» **WORK TO COMPLETE**
Type out the full set of entries again, unchanged.

[PROVIDED MATERIAL — start]

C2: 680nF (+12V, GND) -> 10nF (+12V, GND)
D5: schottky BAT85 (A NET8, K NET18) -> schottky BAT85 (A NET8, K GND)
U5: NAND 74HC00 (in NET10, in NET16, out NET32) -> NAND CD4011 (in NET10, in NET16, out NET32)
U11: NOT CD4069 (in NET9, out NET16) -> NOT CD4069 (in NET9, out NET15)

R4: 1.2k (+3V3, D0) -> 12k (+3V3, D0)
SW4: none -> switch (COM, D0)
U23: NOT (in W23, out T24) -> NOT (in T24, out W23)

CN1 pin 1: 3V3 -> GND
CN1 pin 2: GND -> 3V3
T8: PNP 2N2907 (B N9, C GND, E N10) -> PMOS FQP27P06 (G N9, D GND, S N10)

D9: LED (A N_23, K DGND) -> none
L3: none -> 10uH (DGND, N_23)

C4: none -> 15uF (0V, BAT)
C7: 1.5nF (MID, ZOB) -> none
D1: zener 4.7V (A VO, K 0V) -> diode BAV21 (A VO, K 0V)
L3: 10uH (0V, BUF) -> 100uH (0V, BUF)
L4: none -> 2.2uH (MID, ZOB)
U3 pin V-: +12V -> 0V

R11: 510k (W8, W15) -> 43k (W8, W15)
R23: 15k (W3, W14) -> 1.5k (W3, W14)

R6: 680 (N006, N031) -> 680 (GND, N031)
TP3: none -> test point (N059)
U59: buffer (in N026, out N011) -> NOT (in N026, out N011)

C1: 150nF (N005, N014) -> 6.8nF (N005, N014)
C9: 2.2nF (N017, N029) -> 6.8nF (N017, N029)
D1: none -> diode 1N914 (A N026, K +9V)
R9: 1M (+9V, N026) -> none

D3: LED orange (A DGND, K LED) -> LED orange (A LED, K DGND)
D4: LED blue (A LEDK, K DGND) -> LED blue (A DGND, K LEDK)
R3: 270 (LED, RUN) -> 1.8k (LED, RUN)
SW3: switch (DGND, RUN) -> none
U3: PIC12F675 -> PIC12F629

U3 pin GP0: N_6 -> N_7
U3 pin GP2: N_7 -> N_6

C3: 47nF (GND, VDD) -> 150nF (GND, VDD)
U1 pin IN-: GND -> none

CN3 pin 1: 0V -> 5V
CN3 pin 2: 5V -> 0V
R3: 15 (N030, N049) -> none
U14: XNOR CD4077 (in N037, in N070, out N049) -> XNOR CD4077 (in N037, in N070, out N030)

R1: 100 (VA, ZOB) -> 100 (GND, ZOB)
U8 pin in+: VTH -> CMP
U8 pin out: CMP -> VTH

[PROVIDED MATERIAL — finish]

» **WRITTEN RESPONSE**
C2: 680nF (+12V, GND) -> 10nF (+12V, GND)
D5: schottky BAT85 (A NET8, K NET18) -> schottky BAT85 (A NET8, K GND)
U5: NAND 74HC00 (in NET10, in NET16, out NET32) -> NAND CD4011 (in NET10, in NET16, out NET32)
U11: NOT CD4069 (in NET9, out NET16) -> NOT CD4069 (in NET9, out NET15)

R4: 1.2k (+3V3, D0) -> 12k (+3V3, D0)
SW4: none -> switch (COM, D0)
U23: NOT (in W23, out T24) -> NOT (in T24, out W23)

CN1 pin 1: 3V3 -> GND
CN1 pin 2: GND -> 3V3
T8: PNP 2N2907 (B N9, C GND, E N10) -> PMOS FQP27P06 (G N9, D GND, S N10)

D9: LED (A N_23, K DGND) -> none
L3: none -> 10uH (DGND, N_23)

C4: none -> 15uF (0V, BAT)
C7: 1.5nF (MID, ZOB) -> none
D1: zener 4.7V (A VO, K 0V) -> diode BAV21 (A VO, K 0V)
L3: 10uH (0V, BUF) -> 100uH (0V, BUF)
L4: none -> 2.2uH (MID, ZOB)
U3 pin V-: +12V -> 0V

R11: 510k (W8, W15) -> 43k (W8, W15)
R23: 15k (W3, W14) -> 1.5k (W3, W14)

R6: 680 (N006, N031) -> 680 (GND, N031)
TP3: none -> test point (N059)
U59: buffer (in N026, out N011) -> NOT (in N026, out N011)

C1: 150nF (N005, N014) -> 6.8nF (N005, N014)
C9: 2.2nF (N017, N029) -> 6.8nF (N017, N029)
D1: none -> diode 1N914 (A N026, K +9V)
R9: 1M (+9V, N026) -> none

D3: LED orange (A DGND, K LED) -> LED orange (A LED, K DGND)
D4: LED blue (A LEDK, K DGND) -> LED blue (A DGND, K LEDK)
R3: 270 (LED, RUN) -> 1.8k (LED, RUN)
SW3: switch (DGND, RUN) -> none
U3: PIC12F675 -> PIC12F629

U3 pin GP0: N_6 -> N_7
U3 pin GP2: N_7 -> N_6

C3: 47nF (GND, VDD) -> 150nF (GND, VDD)
U1 pin IN-: GND -> none

CN3 pin 1: 0V -> 5V
CN3 pin 2: 5V -> 0V
R3: 15 (N030, N049) -> none
U14: XNOR CD4077 (in N037, in N070, out N049) -> XNOR CD4077 (in N037, in N070, out N030)

R1: 100 (VA, ZOB) -> 100 (GND, ZOB)
U8 pin in+: VTH -> CMP
U8 pin out: CMP -> VTH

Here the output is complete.